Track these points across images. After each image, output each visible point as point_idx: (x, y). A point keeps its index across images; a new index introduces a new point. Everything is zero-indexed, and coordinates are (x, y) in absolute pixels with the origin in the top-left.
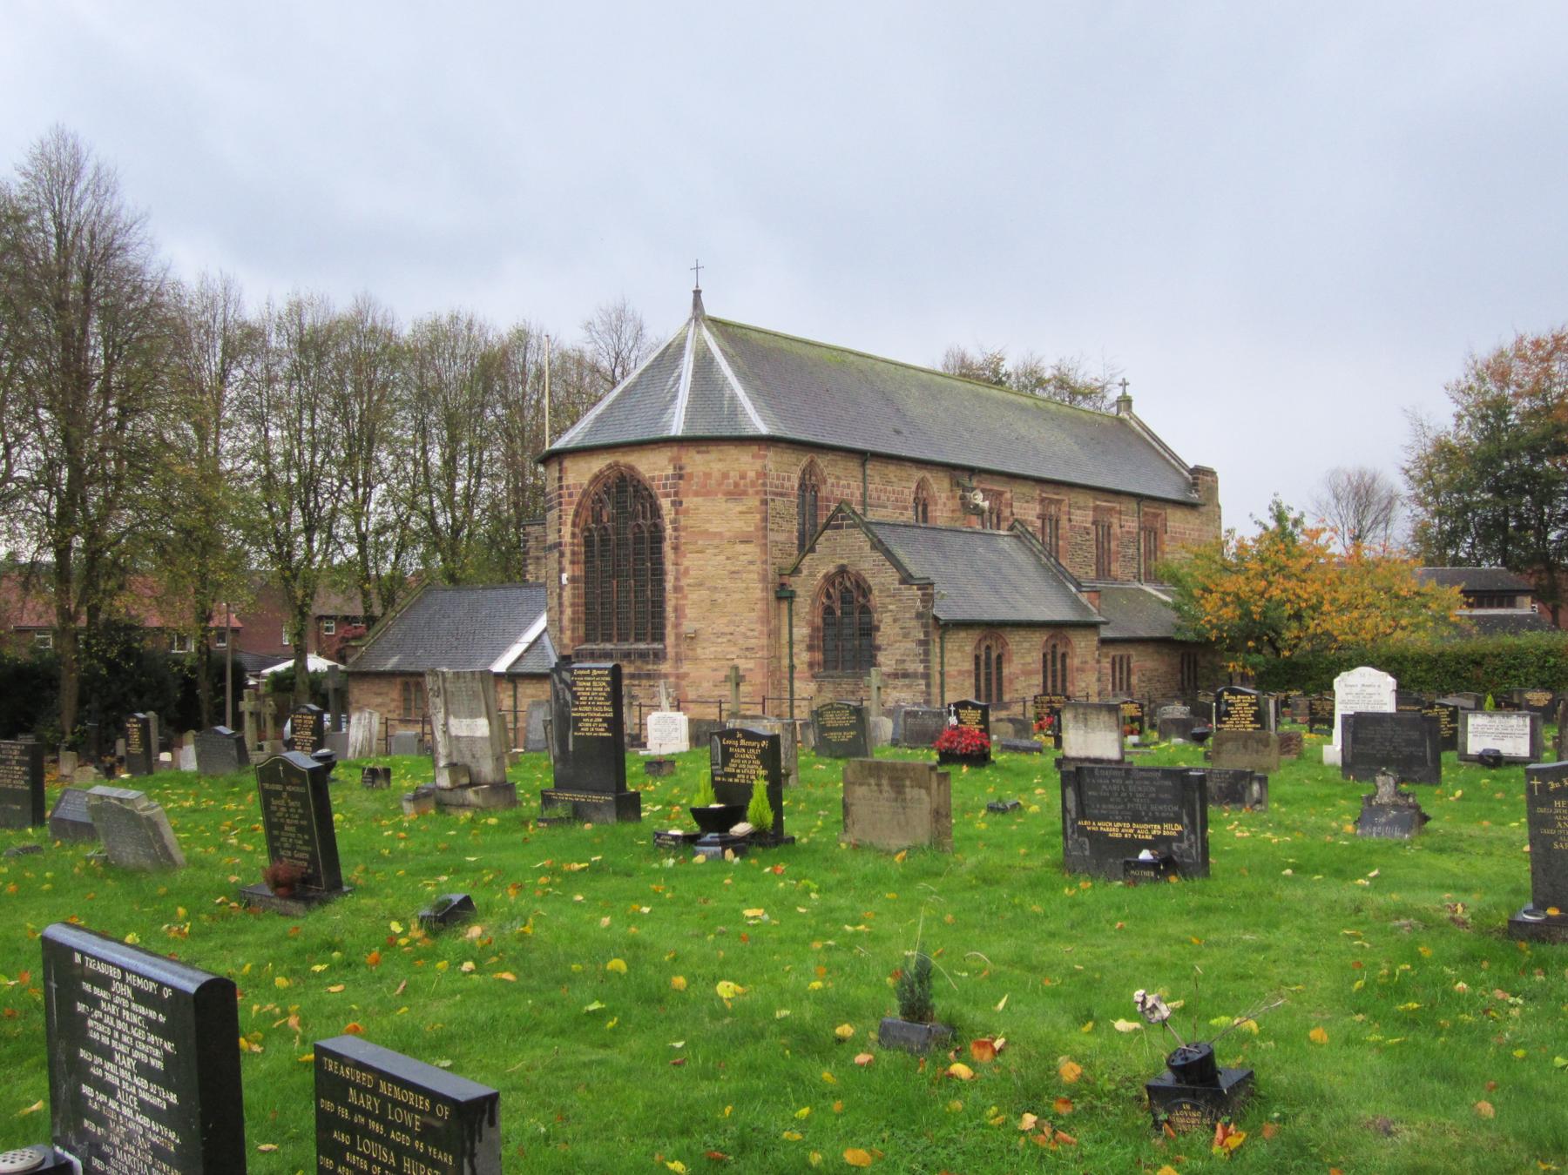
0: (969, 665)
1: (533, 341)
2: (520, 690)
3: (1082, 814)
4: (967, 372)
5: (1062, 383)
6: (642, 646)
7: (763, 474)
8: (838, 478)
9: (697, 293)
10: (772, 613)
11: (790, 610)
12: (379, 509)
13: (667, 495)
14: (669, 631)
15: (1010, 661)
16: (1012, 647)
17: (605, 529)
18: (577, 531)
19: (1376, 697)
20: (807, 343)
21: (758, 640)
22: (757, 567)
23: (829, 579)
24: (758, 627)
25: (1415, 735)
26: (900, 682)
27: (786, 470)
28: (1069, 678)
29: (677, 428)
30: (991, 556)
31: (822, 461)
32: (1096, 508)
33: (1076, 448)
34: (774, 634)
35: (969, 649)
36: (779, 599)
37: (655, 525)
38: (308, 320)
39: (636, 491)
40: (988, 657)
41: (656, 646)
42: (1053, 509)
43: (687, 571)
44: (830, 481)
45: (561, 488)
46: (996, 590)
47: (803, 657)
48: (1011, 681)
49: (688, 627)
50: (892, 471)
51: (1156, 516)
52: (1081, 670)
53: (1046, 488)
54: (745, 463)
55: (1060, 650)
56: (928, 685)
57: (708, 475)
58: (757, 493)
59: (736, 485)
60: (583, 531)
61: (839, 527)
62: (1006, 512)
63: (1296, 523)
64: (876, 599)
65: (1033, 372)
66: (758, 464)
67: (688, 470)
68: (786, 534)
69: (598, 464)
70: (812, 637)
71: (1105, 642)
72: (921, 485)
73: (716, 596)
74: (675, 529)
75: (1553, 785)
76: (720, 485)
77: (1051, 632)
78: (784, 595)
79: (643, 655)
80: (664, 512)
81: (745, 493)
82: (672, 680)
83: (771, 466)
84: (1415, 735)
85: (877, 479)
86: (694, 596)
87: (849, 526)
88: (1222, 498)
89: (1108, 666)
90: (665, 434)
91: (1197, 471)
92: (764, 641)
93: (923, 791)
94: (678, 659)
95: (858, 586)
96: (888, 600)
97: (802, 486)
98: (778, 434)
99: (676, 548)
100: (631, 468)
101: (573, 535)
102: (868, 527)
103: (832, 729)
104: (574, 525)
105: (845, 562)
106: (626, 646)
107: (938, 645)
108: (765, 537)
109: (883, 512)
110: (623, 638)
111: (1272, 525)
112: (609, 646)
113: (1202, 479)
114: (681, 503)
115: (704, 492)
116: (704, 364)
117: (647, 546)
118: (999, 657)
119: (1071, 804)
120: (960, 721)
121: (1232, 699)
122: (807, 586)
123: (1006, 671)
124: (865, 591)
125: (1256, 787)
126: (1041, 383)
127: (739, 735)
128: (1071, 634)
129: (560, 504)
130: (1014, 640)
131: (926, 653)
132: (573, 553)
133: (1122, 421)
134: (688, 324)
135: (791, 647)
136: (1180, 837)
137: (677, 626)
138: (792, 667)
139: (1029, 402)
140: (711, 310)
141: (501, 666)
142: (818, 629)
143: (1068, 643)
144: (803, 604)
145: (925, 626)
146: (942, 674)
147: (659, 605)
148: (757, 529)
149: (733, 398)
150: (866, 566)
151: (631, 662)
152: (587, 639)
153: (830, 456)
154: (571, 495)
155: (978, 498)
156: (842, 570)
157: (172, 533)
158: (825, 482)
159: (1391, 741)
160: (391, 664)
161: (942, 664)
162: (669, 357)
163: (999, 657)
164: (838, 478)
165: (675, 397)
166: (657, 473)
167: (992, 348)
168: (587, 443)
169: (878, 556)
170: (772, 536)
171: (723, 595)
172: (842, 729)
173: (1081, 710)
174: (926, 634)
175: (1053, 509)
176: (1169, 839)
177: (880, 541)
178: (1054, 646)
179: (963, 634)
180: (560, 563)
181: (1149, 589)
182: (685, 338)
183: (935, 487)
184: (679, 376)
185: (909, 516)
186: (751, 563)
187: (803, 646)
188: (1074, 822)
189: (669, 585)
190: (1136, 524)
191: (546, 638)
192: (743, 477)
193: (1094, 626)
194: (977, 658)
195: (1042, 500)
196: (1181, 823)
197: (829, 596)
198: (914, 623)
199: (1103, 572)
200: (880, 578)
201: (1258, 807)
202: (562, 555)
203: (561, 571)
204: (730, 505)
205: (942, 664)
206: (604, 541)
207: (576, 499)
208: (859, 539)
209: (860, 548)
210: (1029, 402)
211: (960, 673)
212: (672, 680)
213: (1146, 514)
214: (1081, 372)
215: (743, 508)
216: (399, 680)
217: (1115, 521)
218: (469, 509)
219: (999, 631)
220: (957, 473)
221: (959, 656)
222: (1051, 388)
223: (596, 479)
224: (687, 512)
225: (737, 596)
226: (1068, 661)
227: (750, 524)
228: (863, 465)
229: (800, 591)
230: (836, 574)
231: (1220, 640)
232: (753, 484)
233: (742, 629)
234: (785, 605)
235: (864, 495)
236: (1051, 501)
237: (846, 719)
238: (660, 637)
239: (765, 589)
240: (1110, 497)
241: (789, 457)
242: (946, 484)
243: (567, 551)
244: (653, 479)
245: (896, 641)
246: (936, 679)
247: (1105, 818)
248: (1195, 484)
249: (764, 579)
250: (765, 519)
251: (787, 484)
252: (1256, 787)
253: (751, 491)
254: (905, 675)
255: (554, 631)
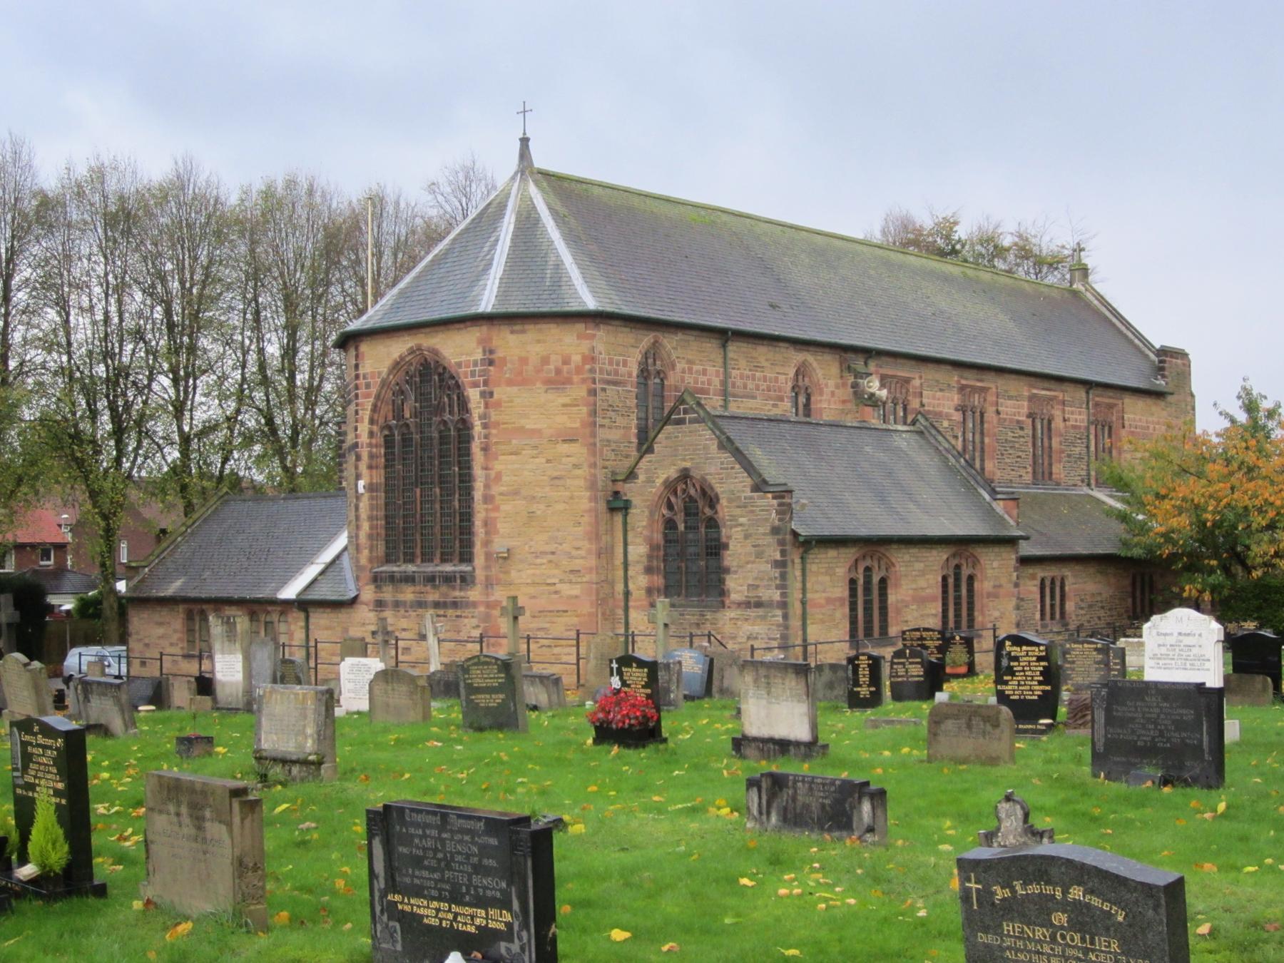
0: (842, 591)
1: (390, 209)
2: (312, 620)
3: (392, 886)
4: (913, 241)
5: (1025, 252)
6: (448, 568)
7: (591, 359)
8: (690, 362)
9: (525, 141)
10: (602, 528)
11: (625, 524)
12: (205, 410)
13: (475, 385)
14: (478, 550)
15: (897, 586)
16: (900, 568)
17: (407, 425)
18: (375, 428)
19: (1195, 651)
20: (668, 200)
21: (585, 559)
22: (584, 472)
23: (671, 486)
24: (586, 544)
25: (1188, 714)
26: (752, 613)
27: (623, 353)
28: (977, 606)
29: (487, 302)
30: (881, 456)
31: (670, 343)
32: (1032, 398)
33: (1011, 325)
34: (604, 553)
35: (842, 571)
36: (612, 510)
37: (464, 421)
38: (112, 185)
39: (441, 380)
40: (868, 582)
41: (465, 568)
42: (976, 400)
43: (499, 477)
44: (680, 366)
45: (357, 377)
46: (882, 498)
47: (640, 582)
48: (898, 611)
49: (499, 545)
50: (762, 353)
51: (1111, 406)
52: (993, 595)
53: (968, 373)
54: (569, 344)
55: (965, 572)
56: (785, 617)
57: (524, 361)
58: (584, 381)
59: (558, 371)
60: (382, 429)
61: (680, 422)
62: (914, 404)
63: (1271, 414)
64: (725, 510)
65: (989, 240)
66: (585, 346)
67: (499, 354)
68: (623, 429)
69: (398, 348)
70: (650, 557)
71: (1025, 561)
72: (801, 372)
73: (534, 507)
74: (485, 426)
75: (1000, 893)
76: (538, 371)
77: (952, 550)
78: (618, 505)
79: (448, 579)
80: (472, 405)
81: (569, 381)
82: (482, 609)
83: (600, 347)
84: (1188, 714)
85: (743, 363)
86: (506, 507)
87: (692, 421)
88: (1196, 385)
89: (1036, 590)
90: (473, 311)
91: (1164, 352)
92: (592, 562)
93: (224, 828)
94: (489, 584)
95: (704, 493)
96: (738, 511)
97: (644, 373)
98: (609, 308)
99: (485, 449)
100: (435, 352)
101: (371, 434)
102: (714, 421)
103: (479, 690)
104: (372, 422)
105: (688, 465)
106: (430, 568)
107: (798, 566)
108: (594, 435)
109: (751, 403)
110: (427, 558)
111: (1242, 417)
112: (411, 568)
113: (1170, 362)
114: (491, 394)
115: (520, 380)
116: (528, 225)
117: (453, 447)
118: (883, 581)
119: (379, 867)
120: (624, 683)
121: (1015, 651)
122: (644, 494)
123: (892, 598)
124: (712, 501)
125: (866, 807)
126: (1000, 252)
127: (36, 729)
128: (980, 551)
129: (357, 396)
130: (903, 561)
131: (783, 576)
132: (371, 456)
133: (1076, 294)
134: (513, 178)
135: (626, 570)
136: (508, 935)
137: (487, 543)
138: (627, 594)
139: (986, 276)
140: (540, 160)
141: (290, 592)
142: (658, 547)
143: (975, 562)
144: (640, 517)
145: (782, 543)
146: (803, 603)
147: (467, 517)
148: (583, 425)
149: (559, 266)
150: (713, 470)
151: (434, 587)
152: (388, 559)
153: (680, 336)
154: (368, 386)
155: (874, 386)
156: (685, 476)
157: (868, 449)
158: (673, 367)
159: (1155, 723)
160: (173, 588)
161: (804, 590)
162: (489, 218)
163: (883, 581)
164: (690, 362)
165: (489, 265)
166: (464, 358)
167: (943, 212)
168: (386, 323)
169: (727, 457)
170: (602, 434)
171: (542, 507)
172: (490, 690)
173: (762, 672)
174: (783, 553)
175: (976, 400)
176: (495, 935)
177: (728, 438)
178: (958, 567)
179: (832, 553)
180: (356, 468)
181: (1101, 495)
182: (508, 196)
183: (820, 373)
184: (497, 241)
185: (785, 408)
186: (576, 466)
187: (640, 567)
188: (384, 894)
189: (478, 494)
190: (1084, 417)
191: (346, 560)
192: (566, 361)
193: (1011, 542)
194: (853, 582)
195: (962, 389)
196: (510, 910)
197: (670, 506)
198: (770, 539)
199: (1042, 474)
200: (730, 484)
201: (869, 837)
202: (358, 458)
203: (358, 477)
204: (550, 396)
205: (804, 590)
206: (406, 441)
207: (374, 390)
208: (705, 436)
209: (706, 448)
210: (986, 276)
211: (829, 601)
212: (482, 609)
213: (1097, 405)
214: (1046, 239)
215: (567, 400)
216: (181, 608)
217: (1057, 413)
218: (311, 404)
219: (882, 549)
220: (850, 355)
221: (828, 579)
222: (1011, 258)
223: (396, 366)
224: (498, 404)
225: (560, 507)
226: (976, 585)
227: (574, 419)
228: (724, 346)
229: (636, 501)
230: (678, 480)
231: (1173, 557)
232: (579, 370)
233: (566, 547)
234: (618, 518)
235: (724, 383)
236: (974, 390)
237: (493, 677)
238: (467, 557)
239: (594, 499)
240: (1052, 385)
241: (626, 336)
242: (834, 369)
243: (365, 453)
244: (459, 364)
245: (748, 561)
246: (796, 608)
247: (418, 892)
248: (1162, 369)
249: (592, 485)
250: (594, 413)
251: (622, 369)
252: (866, 807)
253: (576, 378)
254: (759, 605)
255: (352, 550)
---
Please extract every line in the data above that contains the word "Everything", copying each line in full.

## SOLUTION TO THIS TASK
Track these points across images. After each image, output each visible point as point_idx: (x, y). A point keeps its index across images; a new index introduces a new point. Everything is zero-indexed, and coordinates are (x, y) in absolute pixels with the origin in the top-left.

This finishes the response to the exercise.